→ **Exercise materials**:
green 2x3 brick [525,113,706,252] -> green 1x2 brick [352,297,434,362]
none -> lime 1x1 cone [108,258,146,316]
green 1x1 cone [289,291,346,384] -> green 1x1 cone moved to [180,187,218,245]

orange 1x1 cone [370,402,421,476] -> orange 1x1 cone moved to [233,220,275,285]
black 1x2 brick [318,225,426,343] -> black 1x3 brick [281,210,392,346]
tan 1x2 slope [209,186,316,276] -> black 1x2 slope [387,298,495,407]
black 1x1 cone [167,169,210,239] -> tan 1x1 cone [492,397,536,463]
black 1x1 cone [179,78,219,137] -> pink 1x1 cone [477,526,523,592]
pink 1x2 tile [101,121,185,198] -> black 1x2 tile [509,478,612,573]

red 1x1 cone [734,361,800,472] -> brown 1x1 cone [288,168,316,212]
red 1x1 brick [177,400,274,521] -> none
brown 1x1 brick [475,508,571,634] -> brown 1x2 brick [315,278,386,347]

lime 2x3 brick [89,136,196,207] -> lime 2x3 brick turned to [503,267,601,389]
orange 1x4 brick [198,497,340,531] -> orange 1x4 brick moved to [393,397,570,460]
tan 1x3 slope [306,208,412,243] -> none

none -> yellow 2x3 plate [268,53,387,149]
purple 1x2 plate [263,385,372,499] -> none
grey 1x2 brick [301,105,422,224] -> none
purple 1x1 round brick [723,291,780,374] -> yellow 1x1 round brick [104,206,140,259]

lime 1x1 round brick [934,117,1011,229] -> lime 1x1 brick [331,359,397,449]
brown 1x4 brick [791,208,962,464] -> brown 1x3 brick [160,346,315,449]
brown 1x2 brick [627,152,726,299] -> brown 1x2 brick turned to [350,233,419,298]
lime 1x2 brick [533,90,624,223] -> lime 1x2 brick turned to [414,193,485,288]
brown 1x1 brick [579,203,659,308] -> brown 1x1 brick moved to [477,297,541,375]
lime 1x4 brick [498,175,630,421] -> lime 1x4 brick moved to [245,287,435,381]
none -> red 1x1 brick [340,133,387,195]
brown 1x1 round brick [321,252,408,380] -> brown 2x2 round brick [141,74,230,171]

→ **The task**:
The lines above starting at the one that contains "lime 1x2 brick [533,90,624,223]" and ending at the one that contains "none -> red 1x1 brick [340,133,387,195]" must be transcribed exactly, and no other lines may appear.

→ **Completed exercise**:
lime 1x2 brick [533,90,624,223] -> lime 1x2 brick turned to [414,193,485,288]
brown 1x1 brick [579,203,659,308] -> brown 1x1 brick moved to [477,297,541,375]
lime 1x4 brick [498,175,630,421] -> lime 1x4 brick moved to [245,287,435,381]
none -> red 1x1 brick [340,133,387,195]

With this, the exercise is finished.